■ **What needs to be done**:
A line qualifies if it holds the string "brick". Copy every qualifying line from the records.

^^^^^^^^^^^^^^^^

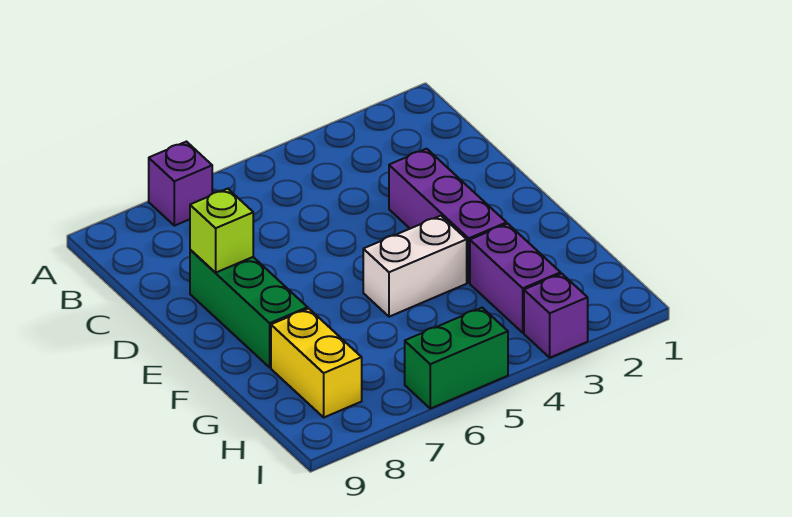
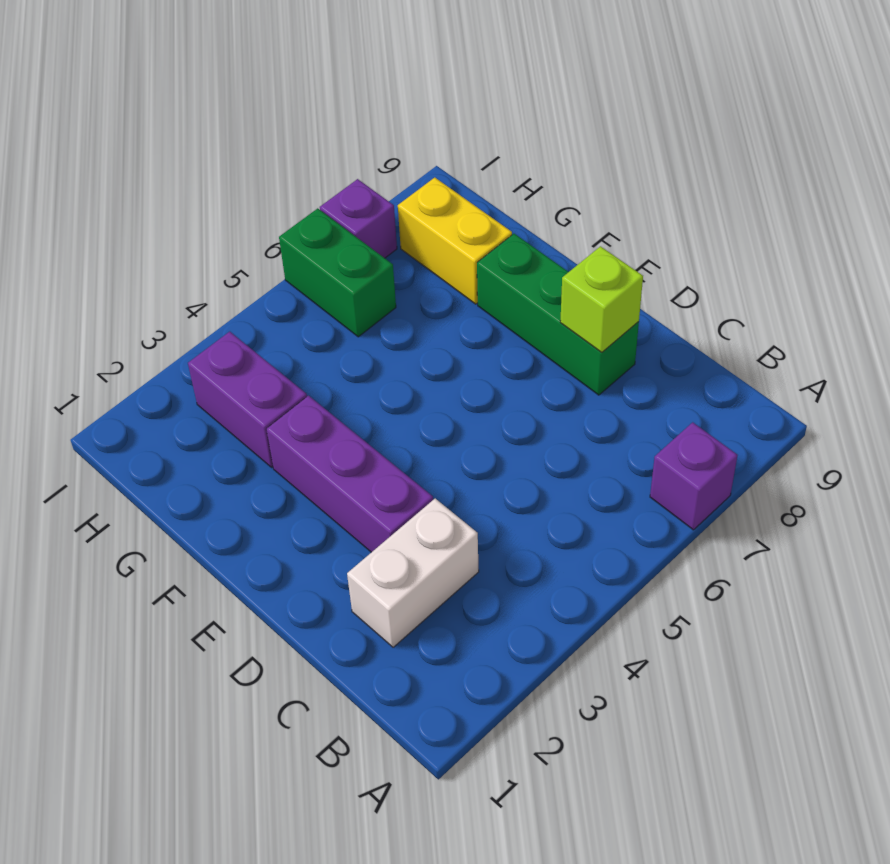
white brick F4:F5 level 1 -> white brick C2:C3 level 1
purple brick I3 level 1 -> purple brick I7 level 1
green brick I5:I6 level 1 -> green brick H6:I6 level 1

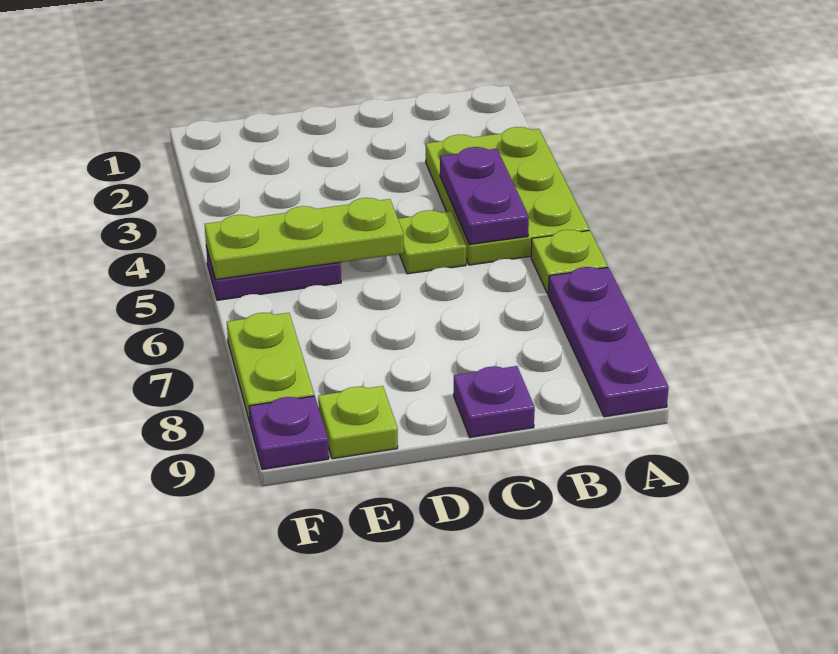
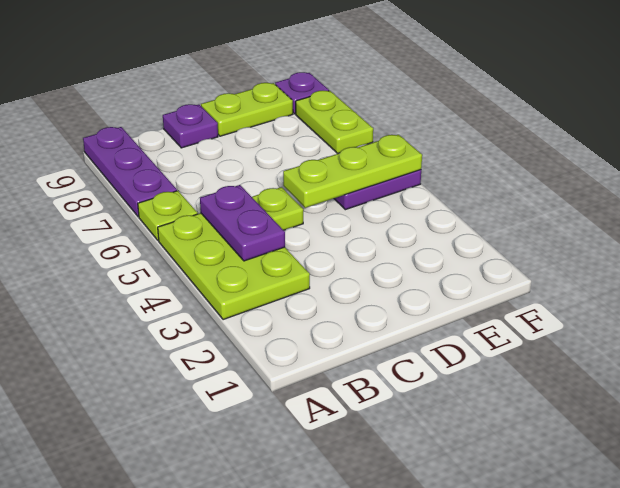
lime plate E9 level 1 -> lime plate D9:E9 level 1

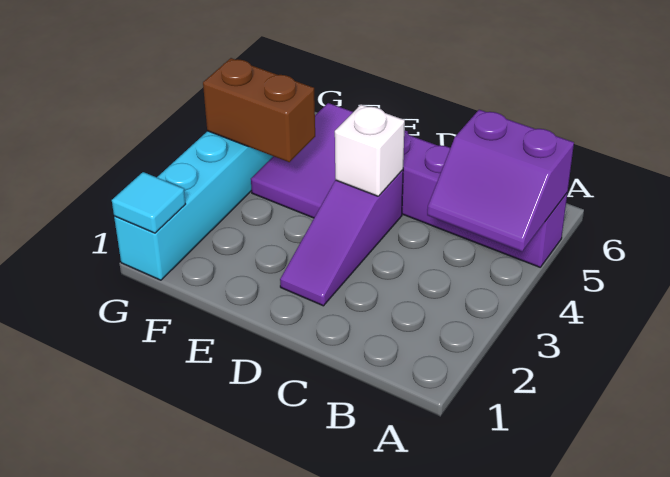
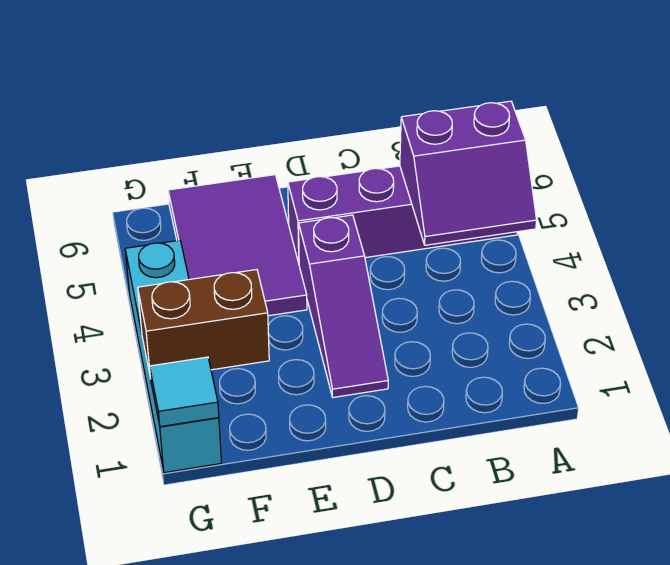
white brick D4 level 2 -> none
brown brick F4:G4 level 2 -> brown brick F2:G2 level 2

^^^^^^^^^^^^^^^^

■ **Answer area**:
white brick F4:F5 level 1 -> white brick C2:C3 level 1
purple brick I3 level 1 -> purple brick I7 level 1
green brick I5:I6 level 1 -> green brick H6:I6 level 1
white brick D4 level 2 -> none
brown brick F4:G4 level 2 -> brown brick F2:G2 level 2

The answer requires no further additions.